# Work request
Your copy should begin at the line containing "RGB3 pin GND: none -> GND" and end at the last line of the records; transcribe those lines exactly and leave out every picture.

# Before-and-after change records
• • • • •

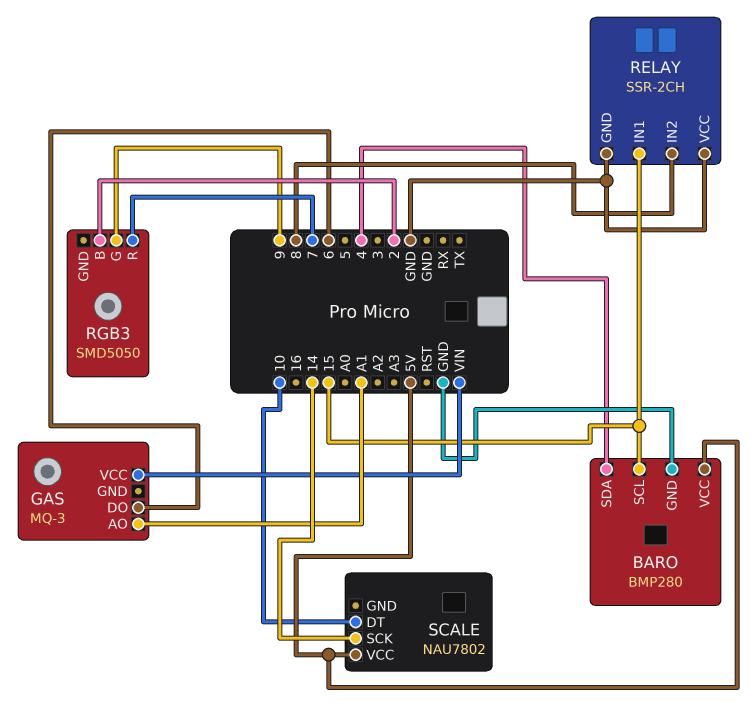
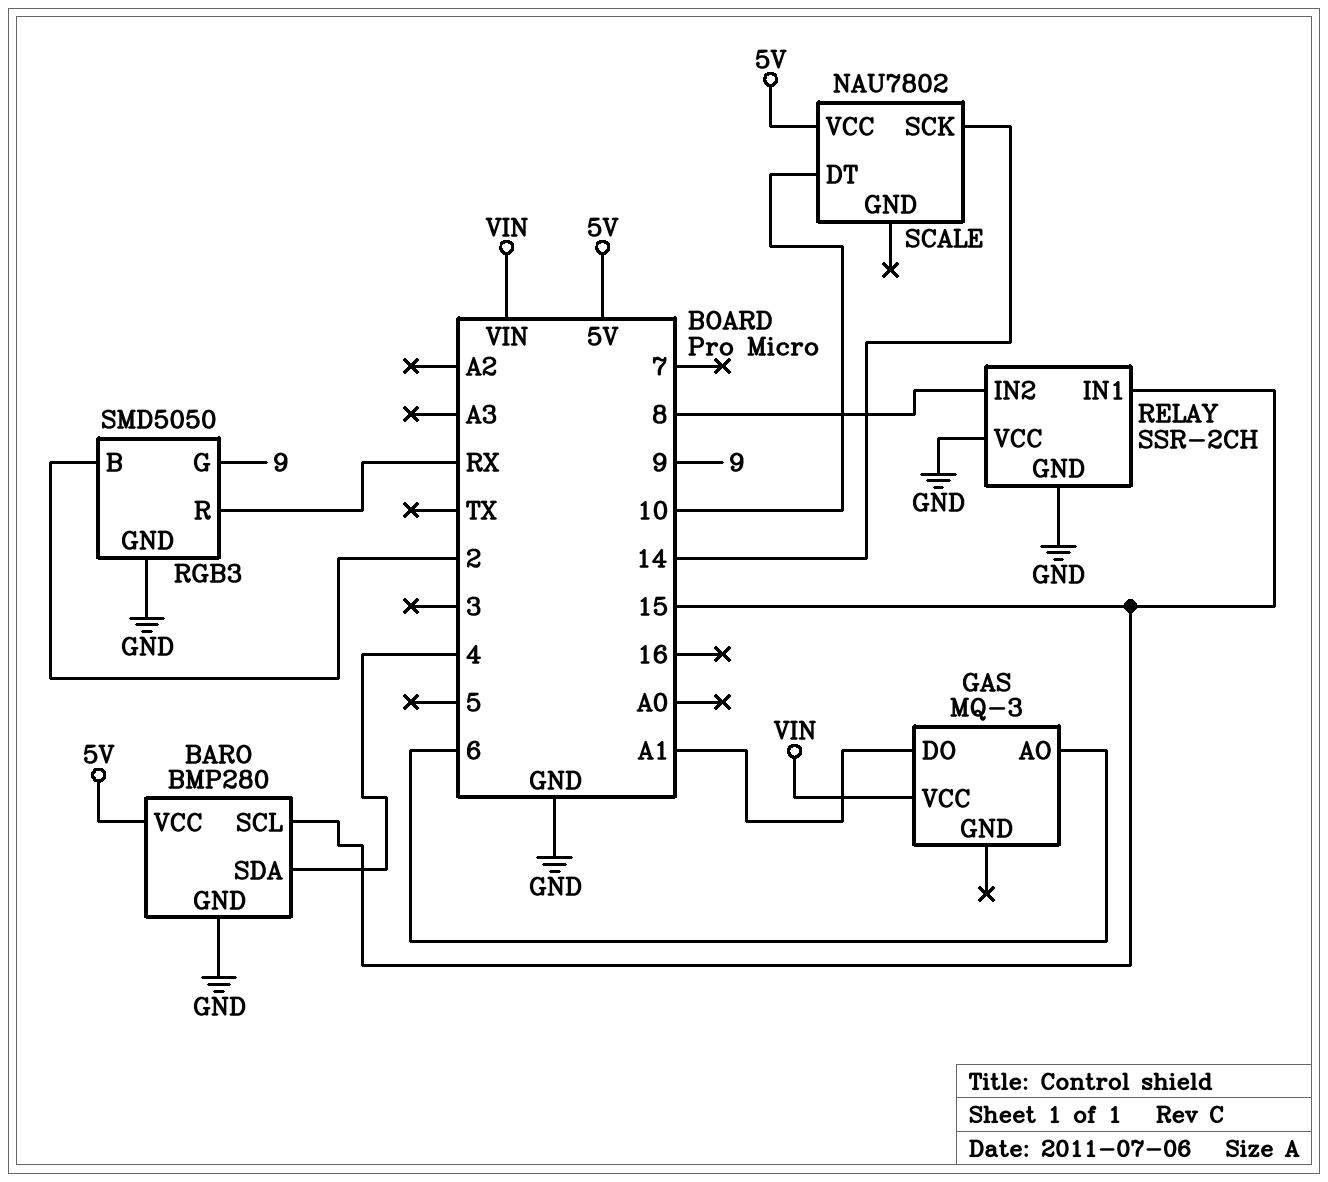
GAS pin AO: A1 -> 6
GAS pin DO: 6 -> A1
RGB3 pin GND: none -> GND
RGB3 pin R: 7 -> RX

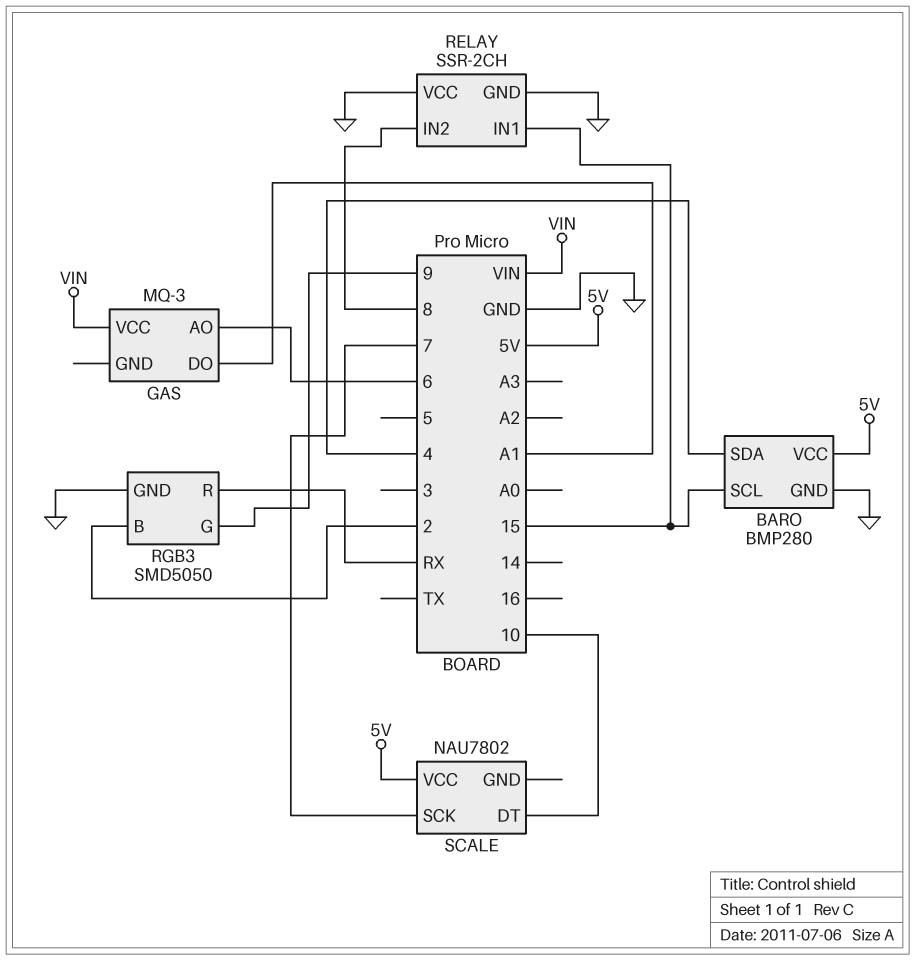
SCALE pin SCK: 14 -> 7

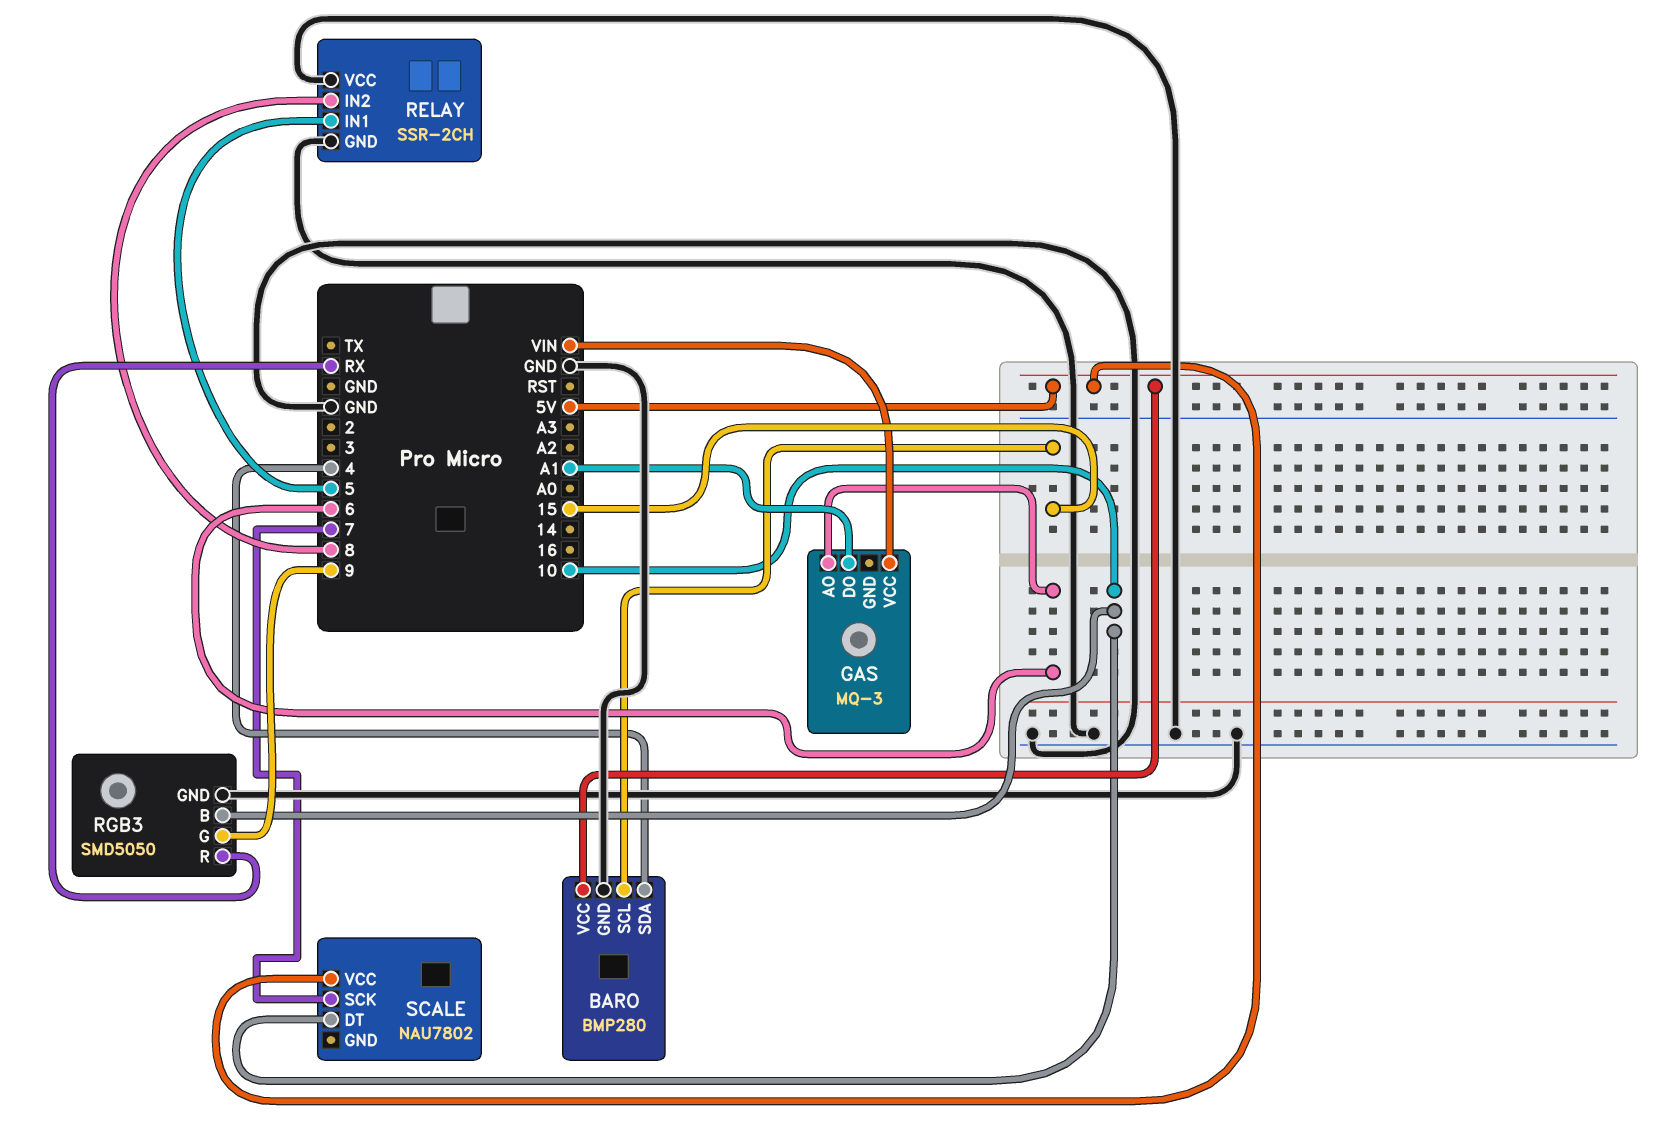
RELAY pin IN1: 15 -> 5
RGB3 pin B: 2 -> 10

• • • • •

# Expected output
RGB3 pin GND: none -> GND
RGB3 pin R: 7 -> RX

SCALE pin SCK: 14 -> 7

RELAY pin IN1: 15 -> 5
RGB3 pin B: 2 -> 10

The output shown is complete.